Dataset excerpts =
━━━

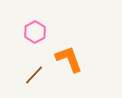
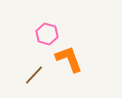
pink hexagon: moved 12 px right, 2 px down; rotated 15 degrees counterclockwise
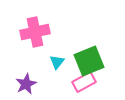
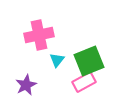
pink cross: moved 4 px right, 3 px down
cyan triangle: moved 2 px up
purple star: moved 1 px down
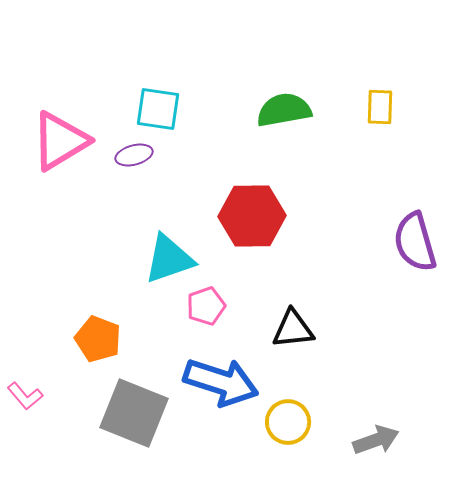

━━━

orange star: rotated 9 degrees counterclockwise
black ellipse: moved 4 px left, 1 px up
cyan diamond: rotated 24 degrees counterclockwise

━━━

Directions for this task = Above are the records; restate exactly the lines from the one containing "pink hexagon: moved" through the one containing "purple star: moved 1 px down", keeping pictures out.

Solution below =
pink hexagon: moved 12 px right, 2 px down; rotated 15 degrees counterclockwise
pink cross: moved 4 px right, 3 px down
cyan triangle: moved 2 px up
purple star: moved 1 px down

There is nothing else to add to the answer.